▸ Problem statement: When you write the records again, keep every line exactly as it was.

[Before-and-after change data]
################
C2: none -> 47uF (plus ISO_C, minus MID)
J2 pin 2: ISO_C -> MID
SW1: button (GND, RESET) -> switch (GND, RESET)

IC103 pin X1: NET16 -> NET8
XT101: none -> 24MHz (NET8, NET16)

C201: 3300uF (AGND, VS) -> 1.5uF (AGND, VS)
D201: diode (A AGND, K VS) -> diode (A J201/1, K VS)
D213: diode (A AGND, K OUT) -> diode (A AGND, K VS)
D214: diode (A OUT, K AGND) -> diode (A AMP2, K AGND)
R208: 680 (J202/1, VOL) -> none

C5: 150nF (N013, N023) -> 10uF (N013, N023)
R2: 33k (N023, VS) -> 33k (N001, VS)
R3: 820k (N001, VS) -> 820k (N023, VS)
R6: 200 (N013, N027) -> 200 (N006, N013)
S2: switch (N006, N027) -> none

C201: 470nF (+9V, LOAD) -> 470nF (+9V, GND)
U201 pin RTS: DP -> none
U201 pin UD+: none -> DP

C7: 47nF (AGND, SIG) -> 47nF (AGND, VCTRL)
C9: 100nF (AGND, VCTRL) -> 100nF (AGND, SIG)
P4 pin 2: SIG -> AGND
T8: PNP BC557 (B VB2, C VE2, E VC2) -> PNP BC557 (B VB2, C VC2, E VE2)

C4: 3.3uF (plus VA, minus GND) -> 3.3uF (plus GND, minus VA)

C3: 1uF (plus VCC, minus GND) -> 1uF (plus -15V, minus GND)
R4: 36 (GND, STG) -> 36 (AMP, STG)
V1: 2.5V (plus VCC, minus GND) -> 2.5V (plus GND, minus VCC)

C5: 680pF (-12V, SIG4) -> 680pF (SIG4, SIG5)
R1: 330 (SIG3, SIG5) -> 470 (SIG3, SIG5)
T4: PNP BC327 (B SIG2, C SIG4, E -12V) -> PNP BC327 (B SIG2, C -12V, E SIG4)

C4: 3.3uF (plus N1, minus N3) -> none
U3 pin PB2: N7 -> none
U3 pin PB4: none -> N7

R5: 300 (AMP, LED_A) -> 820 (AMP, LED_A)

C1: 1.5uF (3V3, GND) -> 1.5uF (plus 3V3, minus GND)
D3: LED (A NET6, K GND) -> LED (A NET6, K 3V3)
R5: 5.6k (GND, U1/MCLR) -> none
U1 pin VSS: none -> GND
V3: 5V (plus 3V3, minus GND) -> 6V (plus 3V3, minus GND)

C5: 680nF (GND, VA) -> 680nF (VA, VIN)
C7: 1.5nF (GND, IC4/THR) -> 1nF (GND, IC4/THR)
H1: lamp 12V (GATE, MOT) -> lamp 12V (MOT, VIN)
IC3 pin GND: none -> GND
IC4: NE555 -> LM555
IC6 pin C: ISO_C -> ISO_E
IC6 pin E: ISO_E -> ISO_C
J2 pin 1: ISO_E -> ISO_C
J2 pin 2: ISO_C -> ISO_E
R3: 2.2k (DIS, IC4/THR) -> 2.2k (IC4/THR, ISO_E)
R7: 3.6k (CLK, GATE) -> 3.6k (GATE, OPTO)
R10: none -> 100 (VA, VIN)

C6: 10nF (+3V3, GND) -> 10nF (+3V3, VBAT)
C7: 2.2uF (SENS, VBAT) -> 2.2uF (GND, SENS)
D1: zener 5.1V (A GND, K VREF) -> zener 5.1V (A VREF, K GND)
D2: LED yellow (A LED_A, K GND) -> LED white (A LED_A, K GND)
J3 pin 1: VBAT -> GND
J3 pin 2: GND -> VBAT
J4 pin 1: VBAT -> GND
################
▸ Completed task:
C2: none -> 47uF (plus ISO_C, minus MID)
J2 pin 2: ISO_C -> MID
SW1: button (GND, RESET) -> switch (GND, RESET)

IC103 pin X1: NET16 -> NET8
XT101: none -> 24MHz (NET8, NET16)

C201: 3300uF (AGND, VS) -> 1.5uF (AGND, VS)
D201: diode (A AGND, K VS) -> diode (A J201/1, K VS)
D213: diode (A AGND, K OUT) -> diode (A AGND, K VS)
D214: diode (A OUT, K AGND) -> diode (A AMP2, K AGND)
R208: 680 (J202/1, VOL) -> none

C5: 150nF (N013, N023) -> 10uF (N013, N023)
R2: 33k (N023, VS) -> 33k (N001, VS)
R3: 820k (N001, VS) -> 820k (N023, VS)
R6: 200 (N013, N027) -> 200 (N006, N013)
S2: switch (N006, N027) -> none

C201: 470nF (+9V, LOAD) -> 470nF (+9V, GND)
U201 pin RTS: DP -> none
U201 pin UD+: none -> DP

C7: 47nF (AGND, SIG) -> 47nF (AGND, VCTRL)
C9: 100nF (AGND, VCTRL) -> 100nF (AGND, SIG)
P4 pin 2: SIG -> AGND
T8: PNP BC557 (B VB2, C VE2, E VC2) -> PNP BC557 (B VB2, C VC2, E VE2)

C4: 3.3uF (plus VA, minus GND) -> 3.3uF (plus GND, minus VA)

C3: 1uF (plus VCC, minus GND) -> 1uF (plus -15V, minus GND)
R4: 36 (GND, STG) -> 36 (AMP, STG)
V1: 2.5V (plus VCC, minus GND) -> 2.5V (plus GND, minus VCC)

C5: 680pF (-12V, SIG4) -> 680pF (SIG4, SIG5)
R1: 330 (SIG3, SIG5) -> 470 (SIG3, SIG5)
T4: PNP BC327 (B SIG2, C SIG4, E -12V) -> PNP BC327 (B SIG2, C -12V, E SIG4)

C4: 3.3uF (plus N1, minus N3) -> none
U3 pin PB2: N7 -> none
U3 pin PB4: none -> N7

R5: 300 (AMP, LED_A) -> 820 (AMP, LED_A)

C1: 1.5uF (3V3, GND) -> 1.5uF (plus 3V3, minus GND)
D3: LED (A NET6, K GND) -> LED (A NET6, K 3V3)
R5: 5.6k (GND, U1/MCLR) -> none
U1 pin VSS: none -> GND
V3: 5V (plus 3V3, minus GND) -> 6V (plus 3V3, minus GND)

C5: 680nF (GND, VA) -> 680nF (VA, VIN)
C7: 1.5nF (GND, IC4/THR) -> 1nF (GND, IC4/THR)
H1: lamp 12V (GATE, MOT) -> lamp 12V (MOT, VIN)
IC3 pin GND: none -> GND
IC4: NE555 -> LM555
IC6 pin C: ISO_C -> ISO_E
IC6 pin E: ISO_E -> ISO_C
J2 pin 1: ISO_E -> ISO_C
J2 pin 2: ISO_C -> ISO_E
R3: 2.2k (DIS, IC4/THR) -> 2.2k (IC4/THR, ISO_E)
R7: 3.6k (CLK, GATE) -> 3.6k (GATE, OPTO)
R10: none -> 100 (VA, VIN)

C6: 10nF (+3V3, GND) -> 10nF (+3V3, VBAT)
C7: 2.2uF (SENS, VBAT) -> 2.2uF (GND, SENS)
D1: zener 5.1V (A GND, K VREF) -> zener 5.1V (A VREF, K GND)
D2: LED yellow (A LED_A, K GND) -> LED white (A LED_A, K GND)
J3 pin 1: VBAT -> GND
J3 pin 2: GND -> VBAT
J4 pin 1: VBAT -> GND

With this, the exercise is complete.